**Directions for this task:** Copy out, exactly as given, every line from the line with "Trace carcinoma." to the end of the listing, both of those lines included.

[Raw records]
***
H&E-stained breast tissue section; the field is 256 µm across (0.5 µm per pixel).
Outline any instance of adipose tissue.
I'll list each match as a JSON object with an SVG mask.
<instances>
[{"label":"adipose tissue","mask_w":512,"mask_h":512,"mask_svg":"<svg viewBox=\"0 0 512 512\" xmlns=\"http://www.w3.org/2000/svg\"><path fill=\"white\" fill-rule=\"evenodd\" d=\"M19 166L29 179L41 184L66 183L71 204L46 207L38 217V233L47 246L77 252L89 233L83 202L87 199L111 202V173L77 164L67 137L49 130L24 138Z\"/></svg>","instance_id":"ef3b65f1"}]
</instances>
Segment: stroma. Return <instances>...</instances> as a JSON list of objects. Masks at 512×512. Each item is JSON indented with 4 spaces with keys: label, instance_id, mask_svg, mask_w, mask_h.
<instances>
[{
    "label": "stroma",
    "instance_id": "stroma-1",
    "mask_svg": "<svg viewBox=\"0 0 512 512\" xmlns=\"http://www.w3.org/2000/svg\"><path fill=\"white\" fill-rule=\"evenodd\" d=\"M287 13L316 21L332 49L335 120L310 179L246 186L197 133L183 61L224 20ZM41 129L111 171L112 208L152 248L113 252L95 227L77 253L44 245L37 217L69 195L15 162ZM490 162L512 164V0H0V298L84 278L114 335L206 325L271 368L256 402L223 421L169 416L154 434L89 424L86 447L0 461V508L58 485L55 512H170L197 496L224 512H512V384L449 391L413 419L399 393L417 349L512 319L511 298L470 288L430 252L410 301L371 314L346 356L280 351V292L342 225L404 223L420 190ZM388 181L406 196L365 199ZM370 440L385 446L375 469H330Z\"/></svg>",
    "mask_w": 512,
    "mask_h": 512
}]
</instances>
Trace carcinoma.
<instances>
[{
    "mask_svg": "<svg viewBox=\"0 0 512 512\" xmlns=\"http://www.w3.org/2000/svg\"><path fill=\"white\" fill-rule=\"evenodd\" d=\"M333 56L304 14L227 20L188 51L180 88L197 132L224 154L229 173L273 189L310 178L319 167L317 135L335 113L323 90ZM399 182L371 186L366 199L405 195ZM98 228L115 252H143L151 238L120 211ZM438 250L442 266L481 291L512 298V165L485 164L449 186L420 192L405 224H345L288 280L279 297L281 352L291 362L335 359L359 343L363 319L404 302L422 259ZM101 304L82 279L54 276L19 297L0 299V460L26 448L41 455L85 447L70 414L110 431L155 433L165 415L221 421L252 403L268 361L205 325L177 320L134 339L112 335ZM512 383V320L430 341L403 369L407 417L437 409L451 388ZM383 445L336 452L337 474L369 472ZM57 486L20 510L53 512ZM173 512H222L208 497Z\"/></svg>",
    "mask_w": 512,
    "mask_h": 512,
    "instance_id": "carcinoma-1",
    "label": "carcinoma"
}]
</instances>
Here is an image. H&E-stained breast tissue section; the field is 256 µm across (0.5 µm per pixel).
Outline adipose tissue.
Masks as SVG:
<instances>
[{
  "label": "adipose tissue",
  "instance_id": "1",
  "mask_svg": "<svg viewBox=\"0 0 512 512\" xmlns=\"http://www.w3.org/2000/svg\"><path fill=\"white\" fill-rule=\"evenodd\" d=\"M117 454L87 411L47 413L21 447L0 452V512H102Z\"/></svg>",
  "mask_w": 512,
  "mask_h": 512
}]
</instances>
***
**Output of the task:**
Trace carcinoma.
<instances>
[{
    "mask_svg": "<svg viewBox=\"0 0 512 512\" xmlns=\"http://www.w3.org/2000/svg\"><path fill=\"white\" fill-rule=\"evenodd\" d=\"M333 56L304 14L227 20L188 51L180 88L197 132L224 154L229 173L273 189L310 178L319 167L317 135L335 113L323 90ZM399 182L371 186L366 199L405 195ZM98 228L115 252H143L151 238L120 211ZM438 250L442 266L481 291L512 298V165L485 164L449 186L420 192L405 224H345L288 280L279 297L281 352L291 362L335 359L359 343L363 319L404 302L422 259ZM101 304L82 279L54 276L19 297L0 299V460L26 448L41 455L85 447L70 414L110 431L155 433L165 415L221 421L252 403L268 361L205 325L177 320L134 339L112 335ZM512 383V320L430 341L403 369L407 417L437 409L451 388ZM383 445L336 452L337 474L369 472ZM57 486L20 510L53 512ZM173 512H222L208 497Z\"/></svg>",
    "mask_w": 512,
    "mask_h": 512,
    "instance_id": "carcinoma-1",
    "label": "carcinoma"
}]
</instances>
Here is an image. H&E-stained breast tissue section; the field is 256 µm across (0.5 µm per pixel).
Outline adipose tissue.
Masks as SVG:
<instances>
[{
  "label": "adipose tissue",
  "instance_id": "1",
  "mask_svg": "<svg viewBox=\"0 0 512 512\" xmlns=\"http://www.w3.org/2000/svg\"><path fill=\"white\" fill-rule=\"evenodd\" d=\"M117 454L87 411L47 413L21 447L0 452V512H102Z\"/></svg>",
  "mask_w": 512,
  "mask_h": 512
}]
</instances>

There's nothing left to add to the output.